An exact copy of the lines of the listing below between the "Q105: NPN (B" line and the "SW101: none -> switch (+5V, SIG7)" line, both included, is the whole answer; please omit the pictures.
[[ Input data, beginning ]]
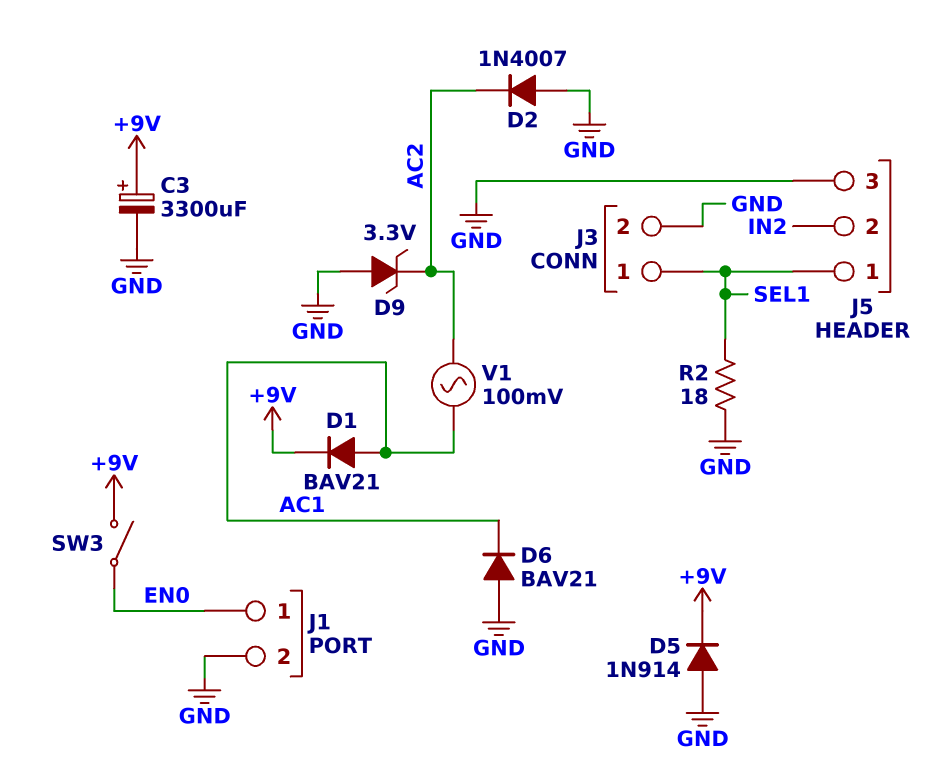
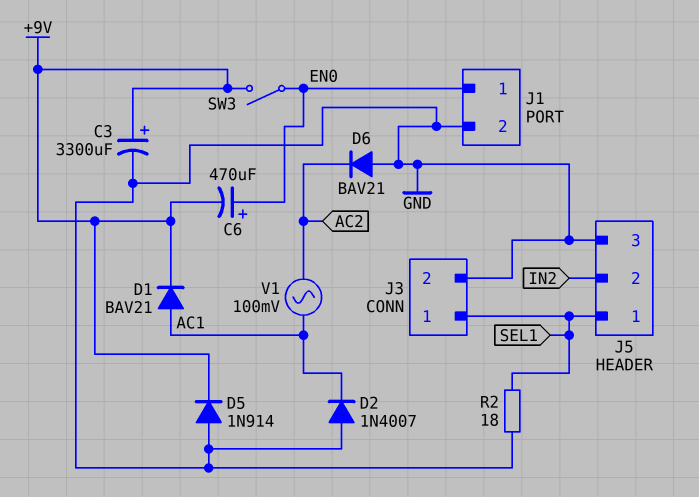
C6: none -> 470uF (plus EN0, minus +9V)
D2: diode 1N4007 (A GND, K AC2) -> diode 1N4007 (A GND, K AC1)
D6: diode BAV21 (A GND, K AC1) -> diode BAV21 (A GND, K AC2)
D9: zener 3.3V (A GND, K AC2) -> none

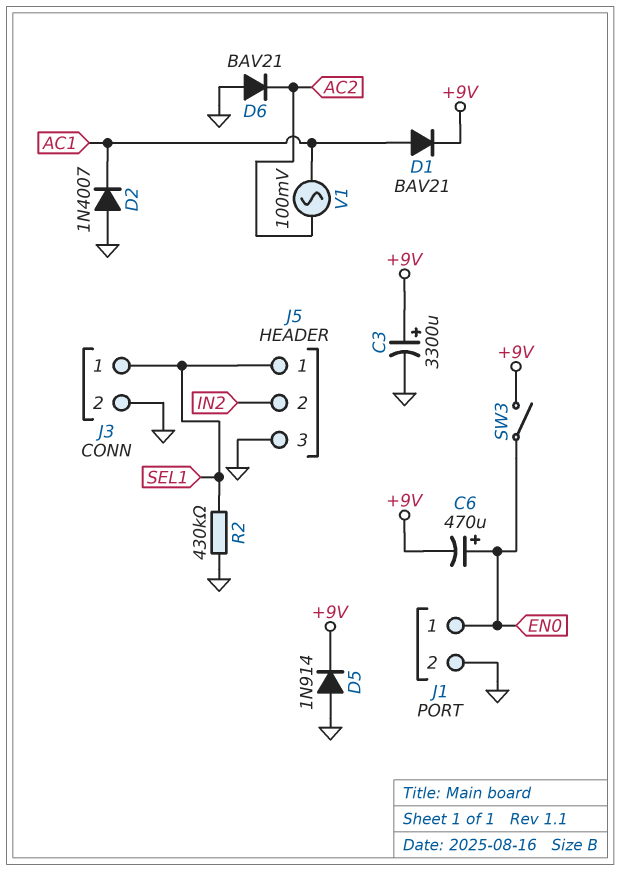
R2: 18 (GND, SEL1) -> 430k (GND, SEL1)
[[ Input data, end ]]
[[ Input data, beginning ]]
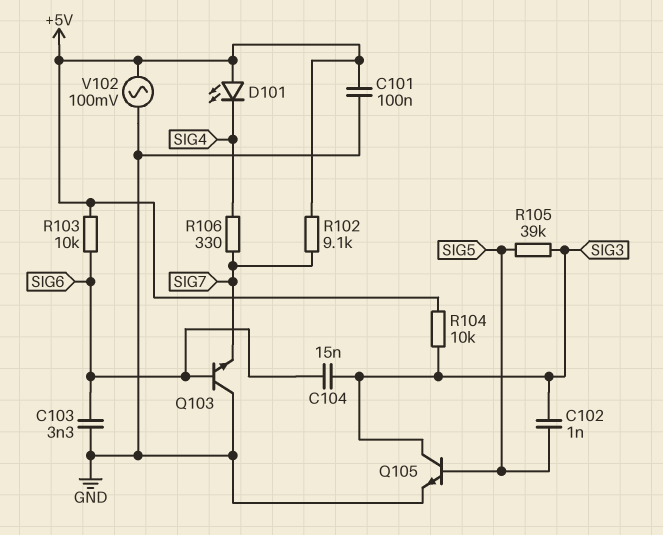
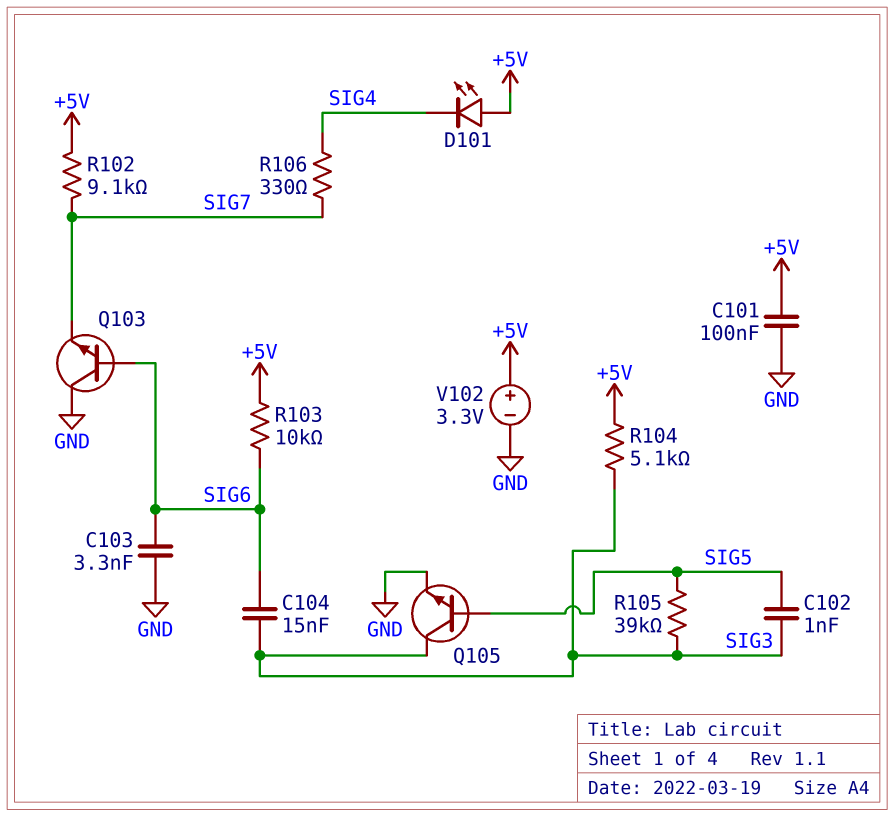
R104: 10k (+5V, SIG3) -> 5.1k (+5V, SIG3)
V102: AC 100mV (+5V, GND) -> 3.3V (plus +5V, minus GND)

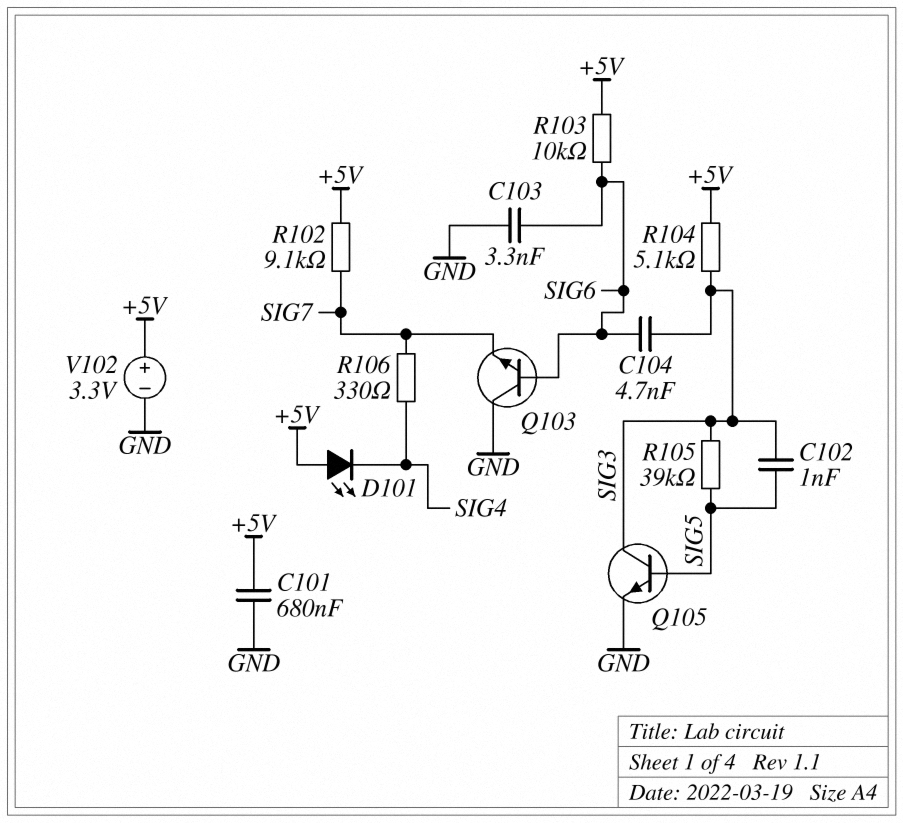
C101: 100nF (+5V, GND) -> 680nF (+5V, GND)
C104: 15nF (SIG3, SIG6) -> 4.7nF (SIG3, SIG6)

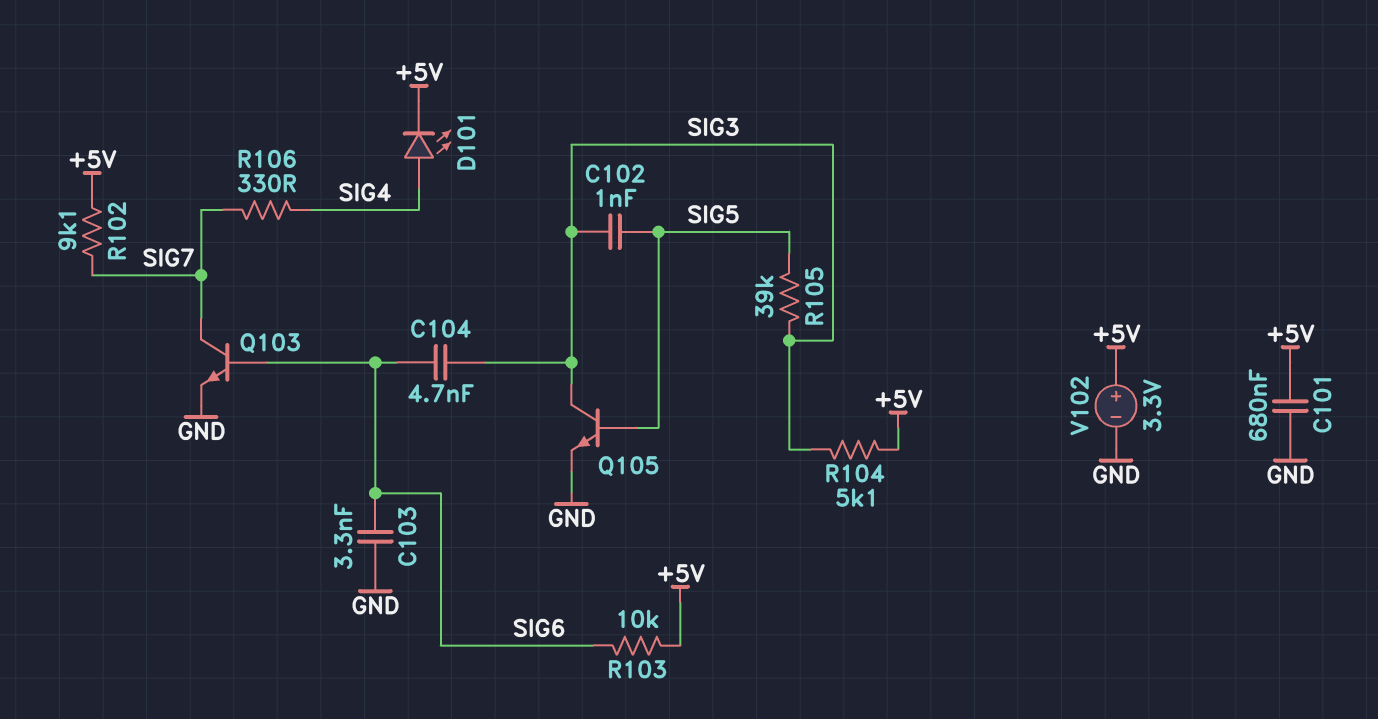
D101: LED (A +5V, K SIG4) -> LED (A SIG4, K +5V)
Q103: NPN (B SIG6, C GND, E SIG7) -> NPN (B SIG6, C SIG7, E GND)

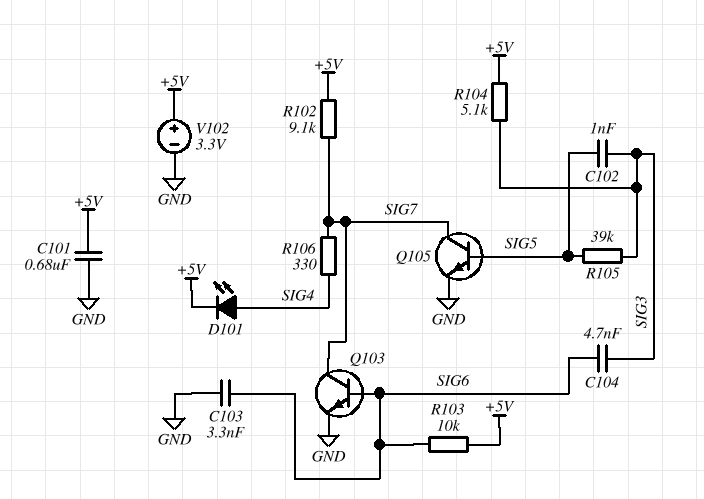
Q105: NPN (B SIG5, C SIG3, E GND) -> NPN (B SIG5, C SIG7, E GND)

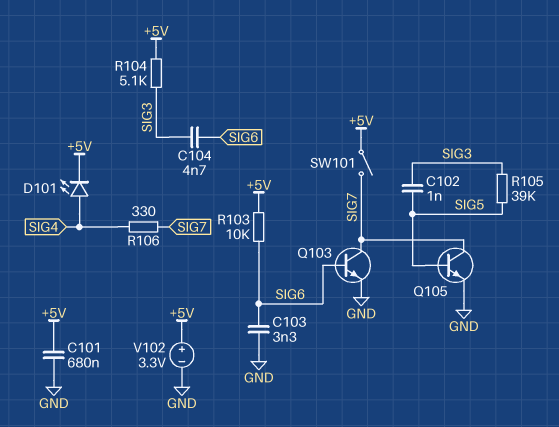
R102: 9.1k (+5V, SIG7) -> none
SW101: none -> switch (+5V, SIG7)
[[ Input data, end ]]
Reply to the exercise -
Q105: NPN (B SIG5, C SIG3, E GND) -> NPN (B SIG5, C SIG7, E GND)

R102: 9.1k (+5V, SIG7) -> none
SW101: none -> switch (+5V, SIG7)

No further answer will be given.